▶ [DATA IN THIS EXERCISE]:
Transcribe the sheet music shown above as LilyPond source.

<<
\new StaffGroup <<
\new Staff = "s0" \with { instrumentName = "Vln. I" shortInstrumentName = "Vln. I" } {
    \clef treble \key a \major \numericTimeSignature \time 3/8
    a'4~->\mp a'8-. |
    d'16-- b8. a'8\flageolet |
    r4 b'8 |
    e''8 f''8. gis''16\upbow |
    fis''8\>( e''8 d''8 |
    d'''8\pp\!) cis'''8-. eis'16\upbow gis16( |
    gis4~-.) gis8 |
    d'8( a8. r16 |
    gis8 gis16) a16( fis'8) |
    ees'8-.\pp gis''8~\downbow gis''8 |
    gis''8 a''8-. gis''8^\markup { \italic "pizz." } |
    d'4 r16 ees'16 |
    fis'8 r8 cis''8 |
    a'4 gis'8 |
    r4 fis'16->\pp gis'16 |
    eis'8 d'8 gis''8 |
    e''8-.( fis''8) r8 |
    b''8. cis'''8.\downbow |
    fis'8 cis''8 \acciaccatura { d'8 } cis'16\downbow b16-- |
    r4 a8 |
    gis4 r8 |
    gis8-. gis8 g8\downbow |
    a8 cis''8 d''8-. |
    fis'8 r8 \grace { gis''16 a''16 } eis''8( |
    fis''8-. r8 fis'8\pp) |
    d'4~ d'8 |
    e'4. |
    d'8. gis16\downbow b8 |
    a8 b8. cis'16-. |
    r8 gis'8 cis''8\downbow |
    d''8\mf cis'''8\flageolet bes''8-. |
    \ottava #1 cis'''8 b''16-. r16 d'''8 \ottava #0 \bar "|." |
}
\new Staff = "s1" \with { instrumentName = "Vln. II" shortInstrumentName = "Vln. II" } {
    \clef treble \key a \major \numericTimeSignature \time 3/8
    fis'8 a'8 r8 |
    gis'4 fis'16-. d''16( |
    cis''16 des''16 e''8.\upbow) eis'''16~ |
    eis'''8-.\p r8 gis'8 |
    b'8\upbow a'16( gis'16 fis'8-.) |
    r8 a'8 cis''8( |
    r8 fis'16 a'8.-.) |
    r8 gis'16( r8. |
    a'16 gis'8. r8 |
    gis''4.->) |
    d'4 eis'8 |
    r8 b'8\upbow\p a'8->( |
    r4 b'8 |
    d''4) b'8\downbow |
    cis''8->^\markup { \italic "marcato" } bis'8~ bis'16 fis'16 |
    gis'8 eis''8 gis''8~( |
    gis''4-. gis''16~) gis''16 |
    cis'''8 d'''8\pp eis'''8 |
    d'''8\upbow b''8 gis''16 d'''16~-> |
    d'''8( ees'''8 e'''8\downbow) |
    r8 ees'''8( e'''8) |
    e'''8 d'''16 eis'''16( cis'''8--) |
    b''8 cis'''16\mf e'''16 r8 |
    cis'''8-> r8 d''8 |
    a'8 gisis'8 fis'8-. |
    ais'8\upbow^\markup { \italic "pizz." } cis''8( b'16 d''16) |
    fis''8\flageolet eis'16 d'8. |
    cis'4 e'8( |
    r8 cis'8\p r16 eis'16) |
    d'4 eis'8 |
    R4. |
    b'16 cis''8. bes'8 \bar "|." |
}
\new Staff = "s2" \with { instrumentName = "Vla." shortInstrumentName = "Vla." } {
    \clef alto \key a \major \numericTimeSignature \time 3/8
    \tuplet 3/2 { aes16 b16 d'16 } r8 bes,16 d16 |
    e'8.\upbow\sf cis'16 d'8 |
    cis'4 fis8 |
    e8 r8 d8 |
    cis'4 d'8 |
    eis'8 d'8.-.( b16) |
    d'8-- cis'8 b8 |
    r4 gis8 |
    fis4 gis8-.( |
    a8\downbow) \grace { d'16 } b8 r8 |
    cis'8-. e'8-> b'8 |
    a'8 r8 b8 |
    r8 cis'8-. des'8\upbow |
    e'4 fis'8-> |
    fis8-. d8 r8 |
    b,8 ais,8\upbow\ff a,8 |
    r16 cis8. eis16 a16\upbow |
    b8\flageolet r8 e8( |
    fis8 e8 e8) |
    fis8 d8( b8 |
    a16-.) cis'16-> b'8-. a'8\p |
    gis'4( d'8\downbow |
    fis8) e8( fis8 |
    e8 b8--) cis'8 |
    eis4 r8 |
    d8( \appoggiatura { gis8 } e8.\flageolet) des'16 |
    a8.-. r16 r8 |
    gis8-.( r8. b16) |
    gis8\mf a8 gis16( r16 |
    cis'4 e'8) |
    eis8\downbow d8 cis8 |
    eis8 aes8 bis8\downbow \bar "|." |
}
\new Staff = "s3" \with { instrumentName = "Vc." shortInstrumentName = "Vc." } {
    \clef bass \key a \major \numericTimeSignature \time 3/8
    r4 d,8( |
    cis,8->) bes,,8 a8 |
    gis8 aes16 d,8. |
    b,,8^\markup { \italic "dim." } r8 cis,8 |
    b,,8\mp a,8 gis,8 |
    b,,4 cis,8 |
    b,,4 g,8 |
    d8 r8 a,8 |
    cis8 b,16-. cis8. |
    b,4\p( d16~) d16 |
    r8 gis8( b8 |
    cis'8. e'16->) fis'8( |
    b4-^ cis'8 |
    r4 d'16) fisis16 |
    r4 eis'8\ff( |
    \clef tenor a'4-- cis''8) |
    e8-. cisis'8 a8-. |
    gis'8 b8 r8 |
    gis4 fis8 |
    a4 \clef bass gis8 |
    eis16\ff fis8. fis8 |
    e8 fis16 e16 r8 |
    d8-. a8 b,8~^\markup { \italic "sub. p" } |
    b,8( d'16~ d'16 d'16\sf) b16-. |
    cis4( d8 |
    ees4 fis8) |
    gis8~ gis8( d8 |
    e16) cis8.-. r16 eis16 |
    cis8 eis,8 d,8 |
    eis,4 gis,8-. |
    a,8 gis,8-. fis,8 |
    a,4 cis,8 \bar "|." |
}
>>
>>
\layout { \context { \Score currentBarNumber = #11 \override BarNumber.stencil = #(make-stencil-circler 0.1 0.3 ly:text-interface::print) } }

▶ [THE REQUEST]:
Pick out and copy every line of the material above that contains the string "grace", treating uppercase and lowercase letters as different.

▶ [OUTPUT BELOW]:
    fis'8 r8 \grace { gis''16 a''16 } eis''8( |
    a8\downbow) \grace { d'16 } b8 r8 |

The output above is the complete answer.